▸ ACTIVITY
When the line containing "C17: none -> 2.2uF (plus PWR_IN, minus VE2)" is found in the data below, copy it and each line after it through the line containing "TP101: test point (AC1) -> none", exactly and with no others.

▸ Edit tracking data
<<<<

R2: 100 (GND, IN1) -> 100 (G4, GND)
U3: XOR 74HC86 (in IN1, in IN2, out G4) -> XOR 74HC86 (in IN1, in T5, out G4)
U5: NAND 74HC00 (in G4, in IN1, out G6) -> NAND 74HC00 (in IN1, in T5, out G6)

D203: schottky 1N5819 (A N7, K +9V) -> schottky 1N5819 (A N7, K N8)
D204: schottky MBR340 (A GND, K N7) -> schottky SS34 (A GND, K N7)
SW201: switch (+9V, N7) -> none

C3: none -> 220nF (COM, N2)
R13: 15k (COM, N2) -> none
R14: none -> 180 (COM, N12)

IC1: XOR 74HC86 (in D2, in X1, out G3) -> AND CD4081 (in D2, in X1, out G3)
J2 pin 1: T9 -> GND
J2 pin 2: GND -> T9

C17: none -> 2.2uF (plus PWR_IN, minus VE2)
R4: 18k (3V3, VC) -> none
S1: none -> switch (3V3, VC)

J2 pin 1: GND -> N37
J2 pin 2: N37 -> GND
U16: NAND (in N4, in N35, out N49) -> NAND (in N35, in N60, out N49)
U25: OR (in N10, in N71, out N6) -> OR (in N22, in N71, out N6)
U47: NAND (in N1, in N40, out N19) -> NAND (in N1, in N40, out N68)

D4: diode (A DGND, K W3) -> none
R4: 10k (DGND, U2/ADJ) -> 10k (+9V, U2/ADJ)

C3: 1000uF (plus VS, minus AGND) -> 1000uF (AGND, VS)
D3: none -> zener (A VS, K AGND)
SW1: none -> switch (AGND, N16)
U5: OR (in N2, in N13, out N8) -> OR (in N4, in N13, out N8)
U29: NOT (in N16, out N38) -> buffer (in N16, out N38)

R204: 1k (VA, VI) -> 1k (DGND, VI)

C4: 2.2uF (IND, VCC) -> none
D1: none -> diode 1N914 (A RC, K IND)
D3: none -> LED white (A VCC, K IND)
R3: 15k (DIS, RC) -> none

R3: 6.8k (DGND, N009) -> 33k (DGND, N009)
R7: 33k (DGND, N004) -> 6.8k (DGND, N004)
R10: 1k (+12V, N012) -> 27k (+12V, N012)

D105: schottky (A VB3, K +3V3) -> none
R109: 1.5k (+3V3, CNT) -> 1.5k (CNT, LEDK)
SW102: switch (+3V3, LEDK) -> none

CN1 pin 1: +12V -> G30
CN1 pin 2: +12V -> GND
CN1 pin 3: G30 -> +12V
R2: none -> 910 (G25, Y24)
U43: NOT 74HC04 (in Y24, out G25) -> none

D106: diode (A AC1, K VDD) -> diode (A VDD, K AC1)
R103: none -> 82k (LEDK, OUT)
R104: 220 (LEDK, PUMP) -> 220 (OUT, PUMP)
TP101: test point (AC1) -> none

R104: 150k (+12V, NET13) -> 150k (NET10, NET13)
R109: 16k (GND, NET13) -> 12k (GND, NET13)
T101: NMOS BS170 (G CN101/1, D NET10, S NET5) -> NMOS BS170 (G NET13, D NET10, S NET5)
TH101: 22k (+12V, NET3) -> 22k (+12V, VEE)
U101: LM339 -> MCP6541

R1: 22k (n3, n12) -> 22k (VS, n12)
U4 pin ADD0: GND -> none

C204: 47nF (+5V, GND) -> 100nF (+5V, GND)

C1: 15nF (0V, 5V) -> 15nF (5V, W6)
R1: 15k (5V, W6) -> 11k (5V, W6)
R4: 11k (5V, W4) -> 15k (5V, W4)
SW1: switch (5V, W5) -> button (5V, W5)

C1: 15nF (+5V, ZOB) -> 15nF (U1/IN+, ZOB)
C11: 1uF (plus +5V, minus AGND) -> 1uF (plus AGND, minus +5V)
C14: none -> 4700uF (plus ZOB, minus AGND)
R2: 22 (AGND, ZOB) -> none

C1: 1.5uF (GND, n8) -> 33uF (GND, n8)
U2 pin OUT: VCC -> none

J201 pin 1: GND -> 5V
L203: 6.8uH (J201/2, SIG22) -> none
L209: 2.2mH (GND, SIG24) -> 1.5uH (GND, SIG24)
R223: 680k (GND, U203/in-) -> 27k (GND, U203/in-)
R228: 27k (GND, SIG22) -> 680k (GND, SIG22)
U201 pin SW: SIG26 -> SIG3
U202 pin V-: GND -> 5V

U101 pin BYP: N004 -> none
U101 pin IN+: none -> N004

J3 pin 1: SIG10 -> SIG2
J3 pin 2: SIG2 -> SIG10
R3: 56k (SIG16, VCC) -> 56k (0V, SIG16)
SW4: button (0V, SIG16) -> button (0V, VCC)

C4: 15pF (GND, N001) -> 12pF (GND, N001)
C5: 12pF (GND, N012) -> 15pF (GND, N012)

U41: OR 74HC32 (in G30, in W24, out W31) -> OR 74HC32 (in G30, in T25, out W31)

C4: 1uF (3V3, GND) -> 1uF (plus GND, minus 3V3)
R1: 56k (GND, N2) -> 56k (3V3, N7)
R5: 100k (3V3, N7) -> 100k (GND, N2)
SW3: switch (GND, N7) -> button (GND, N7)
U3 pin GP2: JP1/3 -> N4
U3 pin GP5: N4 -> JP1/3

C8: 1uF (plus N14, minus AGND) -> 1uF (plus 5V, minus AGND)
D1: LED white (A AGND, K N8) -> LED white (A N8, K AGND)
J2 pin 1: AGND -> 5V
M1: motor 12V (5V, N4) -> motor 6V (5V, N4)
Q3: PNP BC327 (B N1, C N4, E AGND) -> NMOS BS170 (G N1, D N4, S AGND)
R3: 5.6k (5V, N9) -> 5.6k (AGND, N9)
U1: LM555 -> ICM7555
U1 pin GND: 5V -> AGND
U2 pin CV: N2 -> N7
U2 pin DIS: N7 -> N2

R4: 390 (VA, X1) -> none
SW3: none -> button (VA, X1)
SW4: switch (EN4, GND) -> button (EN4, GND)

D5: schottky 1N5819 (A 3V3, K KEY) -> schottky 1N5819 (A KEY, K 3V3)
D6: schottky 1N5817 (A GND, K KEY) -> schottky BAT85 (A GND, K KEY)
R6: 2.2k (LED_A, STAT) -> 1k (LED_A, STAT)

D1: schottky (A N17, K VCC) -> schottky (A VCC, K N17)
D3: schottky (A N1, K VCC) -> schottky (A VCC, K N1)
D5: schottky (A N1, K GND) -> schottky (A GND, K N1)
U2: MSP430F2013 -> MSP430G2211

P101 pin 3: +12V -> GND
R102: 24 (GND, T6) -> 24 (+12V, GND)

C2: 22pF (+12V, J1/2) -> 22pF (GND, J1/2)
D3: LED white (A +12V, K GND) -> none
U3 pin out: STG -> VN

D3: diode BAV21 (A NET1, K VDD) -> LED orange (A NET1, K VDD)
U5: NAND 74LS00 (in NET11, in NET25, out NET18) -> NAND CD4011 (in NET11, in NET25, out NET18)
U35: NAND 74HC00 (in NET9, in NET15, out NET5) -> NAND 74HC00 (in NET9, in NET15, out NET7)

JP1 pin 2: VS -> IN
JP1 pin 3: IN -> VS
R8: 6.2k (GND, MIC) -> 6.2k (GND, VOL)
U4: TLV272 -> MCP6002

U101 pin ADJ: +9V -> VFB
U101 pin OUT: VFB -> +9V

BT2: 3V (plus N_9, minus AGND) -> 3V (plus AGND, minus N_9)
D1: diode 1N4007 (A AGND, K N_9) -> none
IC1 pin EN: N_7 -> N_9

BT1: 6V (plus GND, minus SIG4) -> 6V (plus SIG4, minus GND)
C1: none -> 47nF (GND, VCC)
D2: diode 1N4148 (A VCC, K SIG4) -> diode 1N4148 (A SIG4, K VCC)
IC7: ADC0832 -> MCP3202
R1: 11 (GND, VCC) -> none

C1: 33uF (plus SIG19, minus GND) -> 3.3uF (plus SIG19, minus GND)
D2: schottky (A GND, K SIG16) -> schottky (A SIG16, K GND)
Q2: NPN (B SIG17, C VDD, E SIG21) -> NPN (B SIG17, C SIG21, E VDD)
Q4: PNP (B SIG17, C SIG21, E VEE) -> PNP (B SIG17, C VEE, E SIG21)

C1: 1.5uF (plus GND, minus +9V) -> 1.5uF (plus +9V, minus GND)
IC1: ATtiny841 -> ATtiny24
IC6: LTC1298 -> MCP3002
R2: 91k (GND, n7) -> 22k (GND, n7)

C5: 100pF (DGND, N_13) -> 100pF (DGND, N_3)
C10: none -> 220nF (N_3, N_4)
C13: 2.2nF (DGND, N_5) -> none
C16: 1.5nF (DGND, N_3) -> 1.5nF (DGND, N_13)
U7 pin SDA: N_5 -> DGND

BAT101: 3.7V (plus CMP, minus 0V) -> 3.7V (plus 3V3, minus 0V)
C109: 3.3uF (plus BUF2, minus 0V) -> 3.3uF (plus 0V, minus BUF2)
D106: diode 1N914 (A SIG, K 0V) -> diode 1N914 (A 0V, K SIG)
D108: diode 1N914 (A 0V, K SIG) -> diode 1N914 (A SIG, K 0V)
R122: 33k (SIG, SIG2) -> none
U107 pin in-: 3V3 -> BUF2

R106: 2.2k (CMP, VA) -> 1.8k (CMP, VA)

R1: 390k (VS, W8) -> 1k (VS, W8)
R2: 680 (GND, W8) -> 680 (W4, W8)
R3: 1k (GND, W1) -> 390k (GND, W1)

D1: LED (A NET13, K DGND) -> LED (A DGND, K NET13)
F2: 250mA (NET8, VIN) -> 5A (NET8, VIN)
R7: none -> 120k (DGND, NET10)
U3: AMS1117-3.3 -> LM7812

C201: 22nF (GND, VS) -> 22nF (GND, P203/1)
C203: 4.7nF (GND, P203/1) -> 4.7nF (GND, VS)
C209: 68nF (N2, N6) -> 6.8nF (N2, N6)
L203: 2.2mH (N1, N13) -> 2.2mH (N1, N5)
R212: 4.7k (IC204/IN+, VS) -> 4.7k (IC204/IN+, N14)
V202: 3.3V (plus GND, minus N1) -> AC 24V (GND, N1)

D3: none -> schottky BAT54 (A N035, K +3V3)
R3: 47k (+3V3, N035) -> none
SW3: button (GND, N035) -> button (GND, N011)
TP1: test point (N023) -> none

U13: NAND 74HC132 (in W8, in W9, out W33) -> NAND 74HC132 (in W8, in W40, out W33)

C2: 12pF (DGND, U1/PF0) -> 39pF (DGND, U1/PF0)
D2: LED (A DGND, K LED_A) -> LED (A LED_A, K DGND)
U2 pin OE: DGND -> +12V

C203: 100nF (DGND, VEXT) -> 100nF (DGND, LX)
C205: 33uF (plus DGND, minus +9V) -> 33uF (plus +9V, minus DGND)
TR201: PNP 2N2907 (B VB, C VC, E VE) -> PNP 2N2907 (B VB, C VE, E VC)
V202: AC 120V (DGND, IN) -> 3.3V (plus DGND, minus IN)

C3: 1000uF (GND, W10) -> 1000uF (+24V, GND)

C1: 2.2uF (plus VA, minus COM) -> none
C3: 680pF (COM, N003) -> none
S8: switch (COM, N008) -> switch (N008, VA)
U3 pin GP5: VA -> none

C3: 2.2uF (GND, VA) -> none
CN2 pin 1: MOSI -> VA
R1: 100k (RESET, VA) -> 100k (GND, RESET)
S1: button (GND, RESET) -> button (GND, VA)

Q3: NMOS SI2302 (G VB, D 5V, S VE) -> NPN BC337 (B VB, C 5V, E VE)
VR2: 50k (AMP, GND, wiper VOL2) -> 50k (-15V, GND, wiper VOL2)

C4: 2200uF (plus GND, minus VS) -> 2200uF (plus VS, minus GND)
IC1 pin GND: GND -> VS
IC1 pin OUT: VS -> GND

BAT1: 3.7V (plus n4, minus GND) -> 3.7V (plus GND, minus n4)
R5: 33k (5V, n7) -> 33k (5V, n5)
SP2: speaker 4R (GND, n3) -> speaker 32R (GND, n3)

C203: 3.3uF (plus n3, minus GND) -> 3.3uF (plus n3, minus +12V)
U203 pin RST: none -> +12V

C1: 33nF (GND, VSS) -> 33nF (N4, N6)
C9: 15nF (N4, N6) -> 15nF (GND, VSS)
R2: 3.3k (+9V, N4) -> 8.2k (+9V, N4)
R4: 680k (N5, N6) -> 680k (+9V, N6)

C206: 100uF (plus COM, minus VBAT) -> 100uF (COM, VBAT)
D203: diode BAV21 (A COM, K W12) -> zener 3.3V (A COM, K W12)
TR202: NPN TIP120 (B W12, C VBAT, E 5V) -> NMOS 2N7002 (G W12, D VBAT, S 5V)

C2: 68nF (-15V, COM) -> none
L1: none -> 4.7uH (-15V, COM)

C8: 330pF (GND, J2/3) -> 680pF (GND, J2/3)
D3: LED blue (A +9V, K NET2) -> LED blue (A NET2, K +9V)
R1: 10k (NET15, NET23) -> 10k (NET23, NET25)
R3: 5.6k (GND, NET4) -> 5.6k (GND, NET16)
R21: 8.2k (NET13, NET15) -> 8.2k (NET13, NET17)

>>>>

▸ EXERCISE ANSWER
C17: none -> 2.2uF (plus PWR_IN, minus VE2)
R4: 18k (3V3, VC) -> none
S1: none -> switch (3V3, VC)

J2 pin 1: GND -> N37
J2 pin 2: N37 -> GND
U16: NAND (in N4, in N35, out N49) -> NAND (in N35, in N60, out N49)
U25: OR (in N10, in N71, out N6) -> OR (in N22, in N71, out N6)
U47: NAND (in N1, in N40, out N19) -> NAND (in N1, in N40, out N68)

D4: diode (A DGND, K W3) -> none
R4: 10k (DGND, U2/ADJ) -> 10k (+9V, U2/ADJ)

C3: 1000uF (plus VS, minus AGND) -> 1000uF (AGND, VS)
D3: none -> zener (A VS, K AGND)
SW1: none -> switch (AGND, N16)
U5: OR (in N2, in N13, out N8) -> OR (in N4, in N13, out N8)
U29: NOT (in N16, out N38) -> buffer (in N16, out N38)

R204: 1k (VA, VI) -> 1k (DGND, VI)

C4: 2.2uF (IND, VCC) -> none
D1: none -> diode 1N914 (A RC, K IND)
D3: none -> LED white (A VCC, K IND)
R3: 15k (DIS, RC) -> none

R3: 6.8k (DGND, N009) -> 33k (DGND, N009)
R7: 33k (DGND, N004) -> 6.8k (DGND, N004)
R10: 1k (+12V, N012) -> 27k (+12V, N012)

D105: schottky (A VB3, K +3V3) -> none
R109: 1.5k (+3V3, CNT) -> 1.5k (CNT, LEDK)
SW102: switch (+3V3, LEDK) -> none

CN1 pin 1: +12V -> G30
CN1 pin 2: +12V -> GND
CN1 pin 3: G30 -> +12V
R2: none -> 910 (G25, Y24)
U43: NOT 74HC04 (in Y24, out G25) -> none

D106: diode (A AC1, K VDD) -> diode (A VDD, K AC1)
R103: none -> 82k (LEDK, OUT)
R104: 220 (LEDK, PUMP) -> 220 (OUT, PUMP)
TP101: test point (AC1) -> none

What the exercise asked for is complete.